__HOW TO COMPLETE THIS TASK__:
Repeat exactly, and only, the lines from the one containing "(124, 697) = (972, 507): grey" through the last line of the data below.

━━━━━ INFORMATION PROVIDED ━━━━━

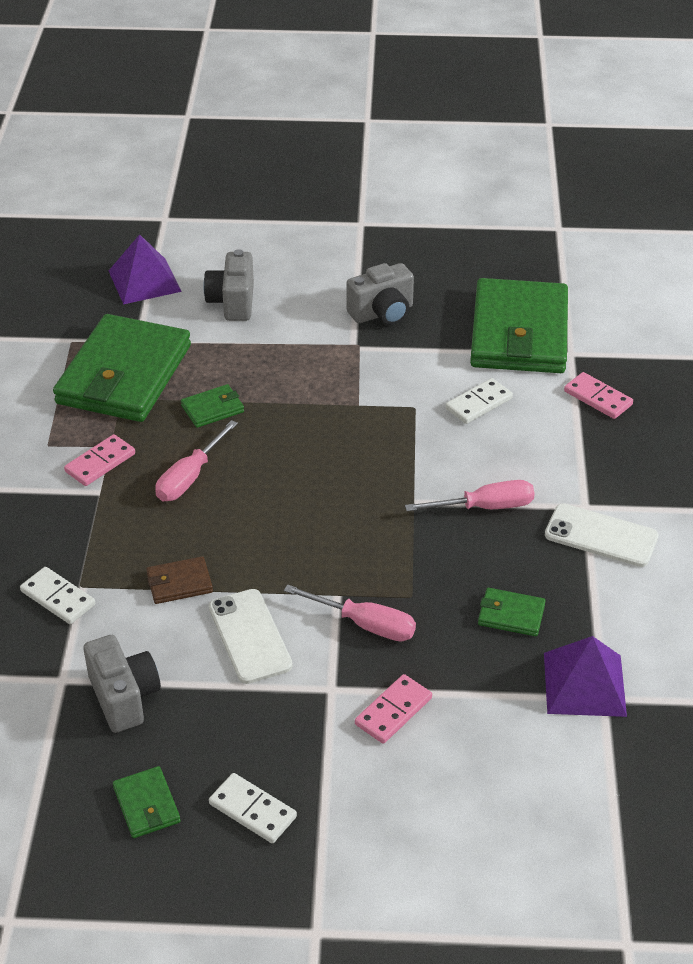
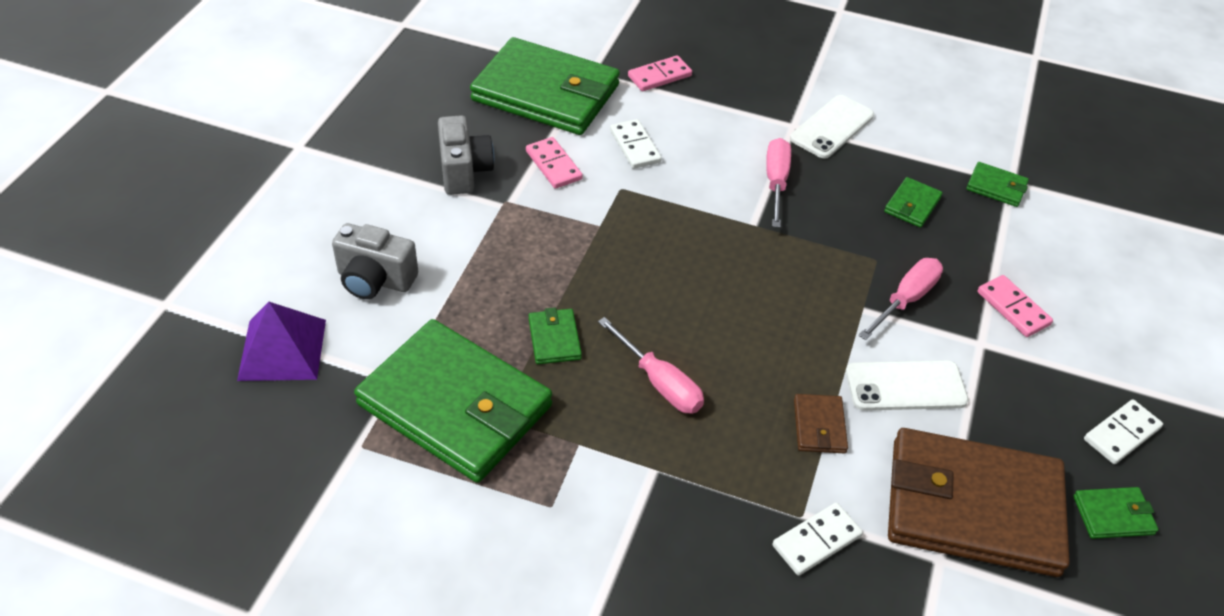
camera: 75 degrees left, 5 degrees up
(100, 463) = (604, 459): pink domino -> pink domino (553, 165)
(124, 697) = (972, 507): grey camera -> brown wallet
(584, 684) = (996, 187): purple pyramid -> green wallet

━━━━━

__RESPONSE AREA__:
(124, 697) = (972, 507): grey camera -> brown wallet
(584, 684) = (996, 187): purple pyramid -> green wallet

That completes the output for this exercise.